⟨
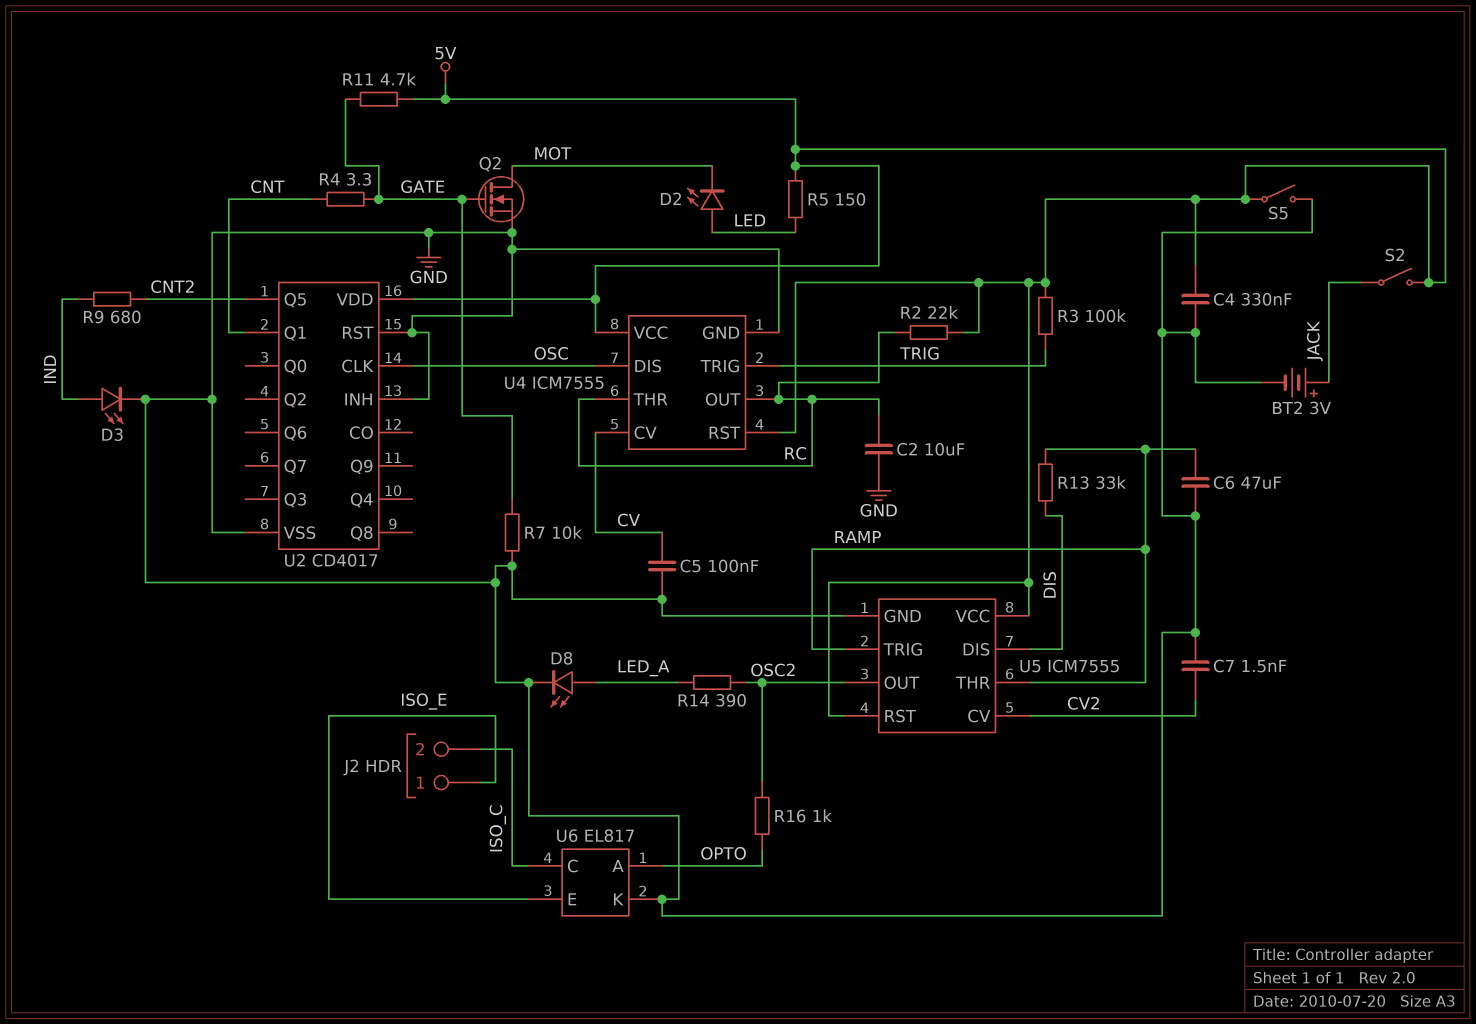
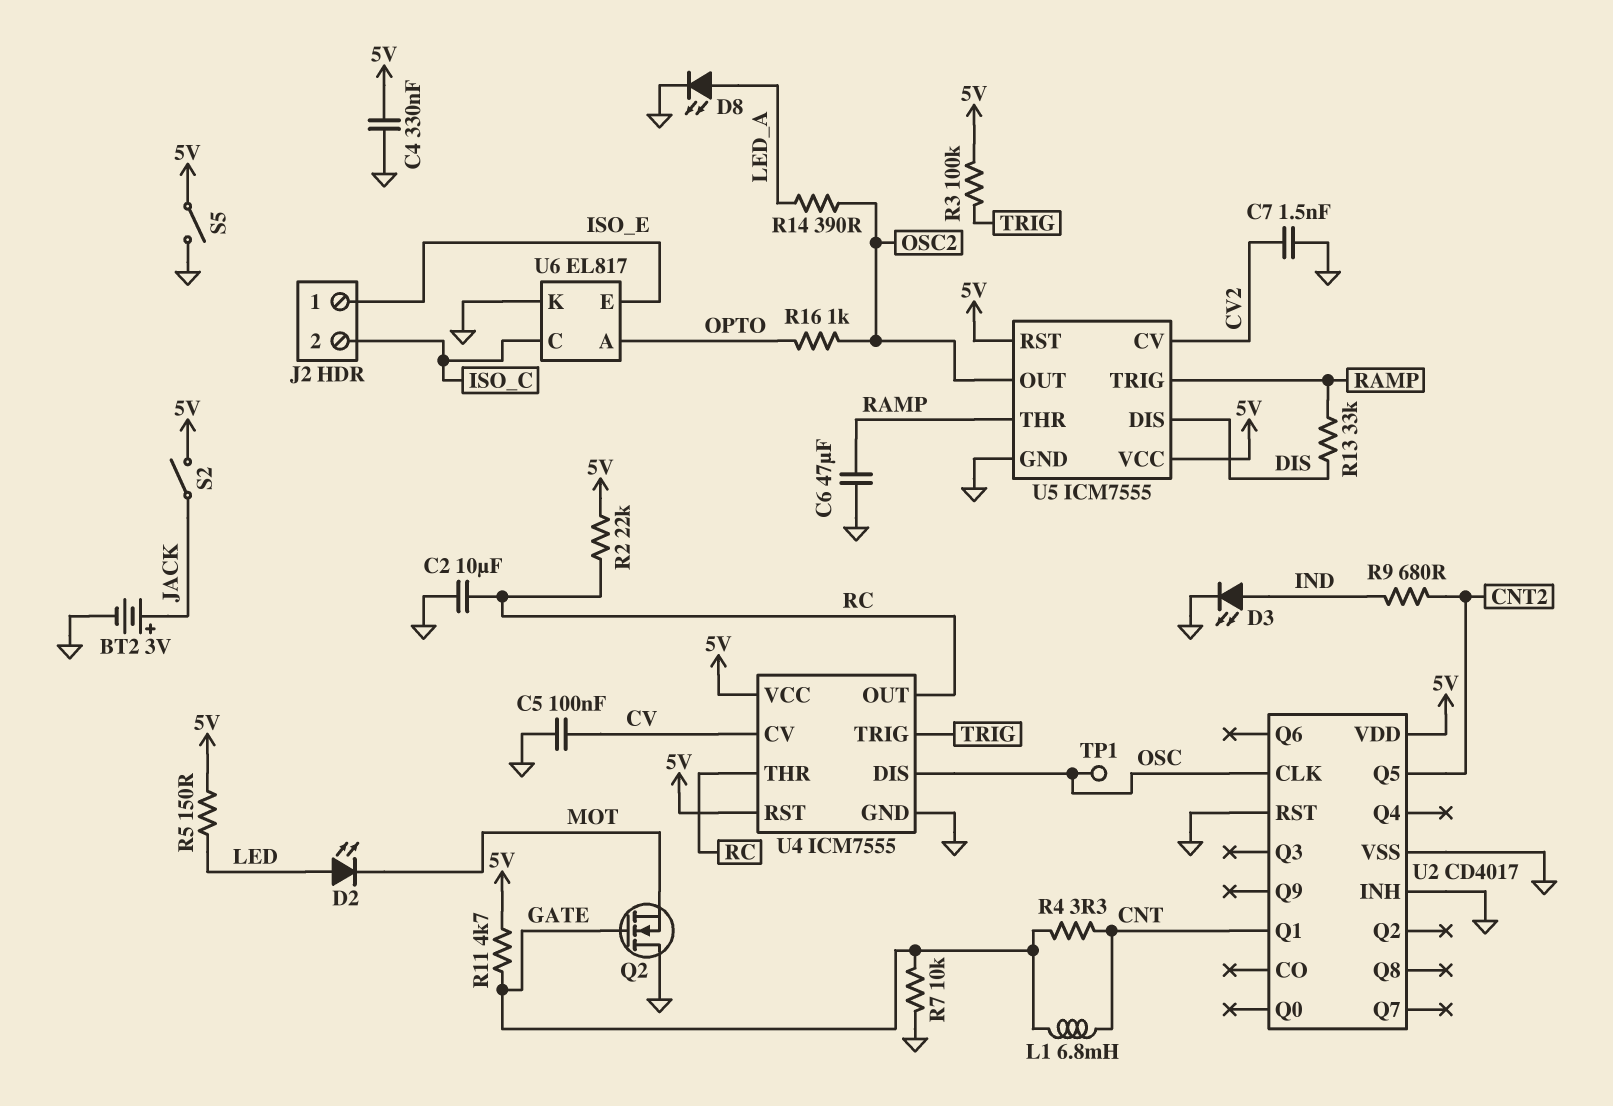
L1: none -> 6.8mH (CNT, GATE)
Q2: NMOS (G GATE, D MOT, S GND) -> NMOS (G GATE, D GND, S MOT)
TP1: none -> test point (OSC)

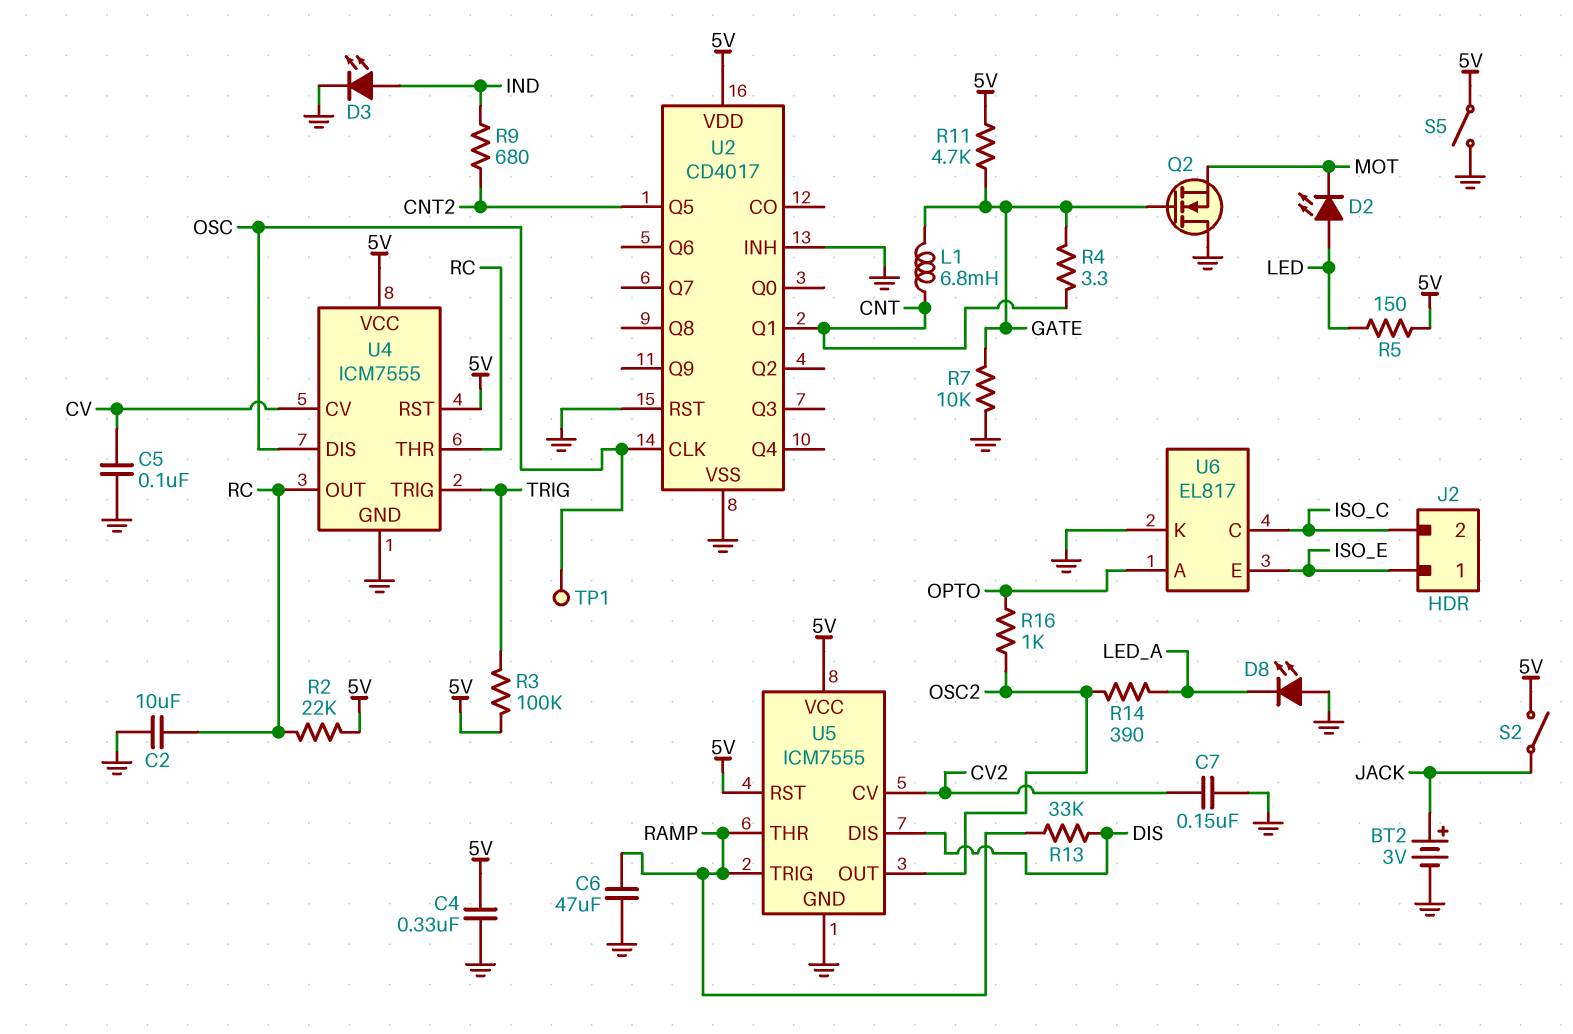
C7: 1.5nF (CV2, GND) -> 150nF (CV2, GND)
D8: LED (A LED_A, K GND) -> LED (A GND, K LED_A)

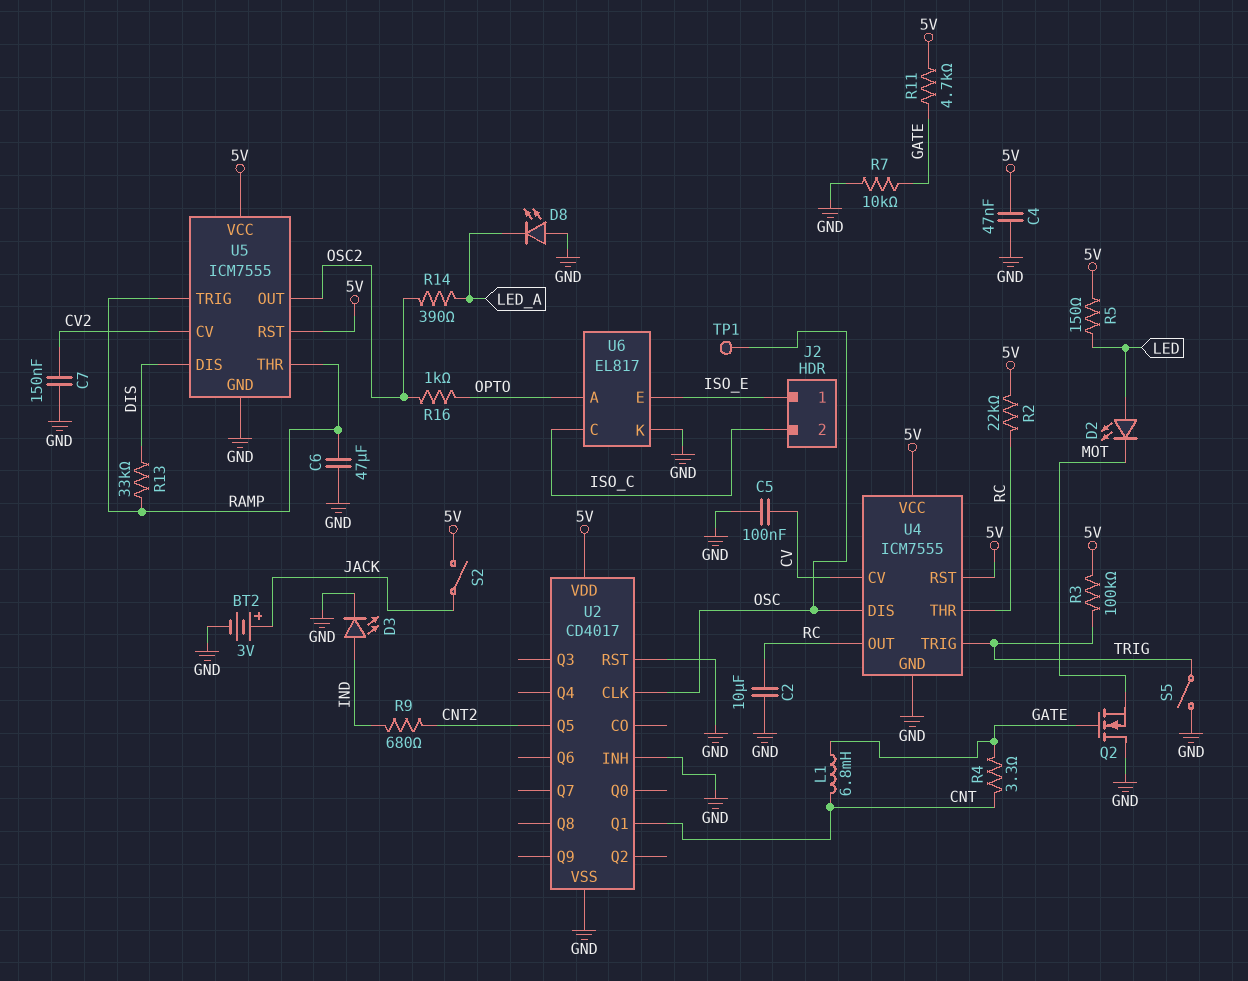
C4: 330nF (5V, GND) -> 47nF (5V, GND)
S5: switch (5V, GND) -> switch (GND, TRIG)

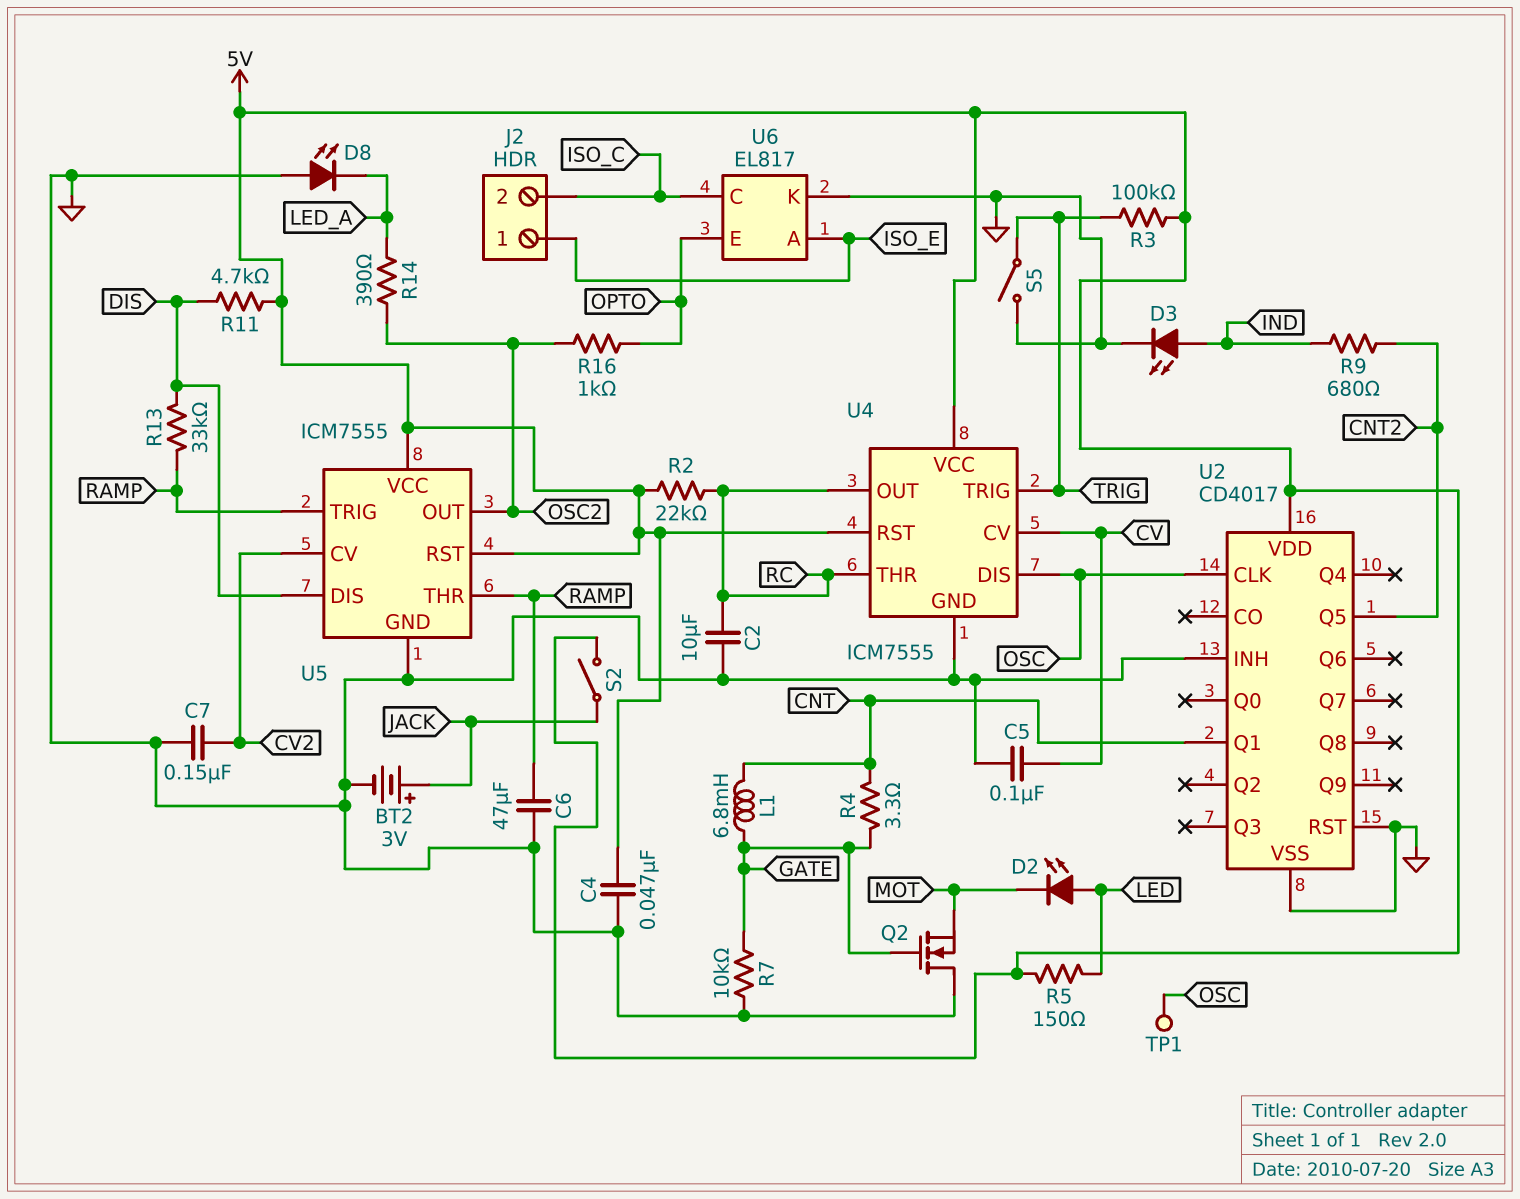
R11: 4.7k (5V, GATE) -> 4.7k (5V, DIS)
U6 pin A: OPTO -> ISO_E
U6 pin E: ISO_E -> OPTO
⟩
About this exercise: Leave the pictures out. Otherwise, output the listing above exactly.

Answer area:
L1: none -> 6.8mH (CNT, GATE)
Q2: NMOS (G GATE, D MOT, S GND) -> NMOS (G GATE, D GND, S MOT)
TP1: none -> test point (OSC)

C7: 1.5nF (CV2, GND) -> 150nF (CV2, GND)
D8: LED (A LED_A, K GND) -> LED (A GND, K LED_A)

C4: 330nF (5V, GND) -> 47nF (5V, GND)
S5: switch (5V, GND) -> switch (GND, TRIG)

R11: 4.7k (5V, GATE) -> 4.7k (5V, DIS)
U6 pin A: OPTO -> ISO_E
U6 pin E: ISO_E -> OPTO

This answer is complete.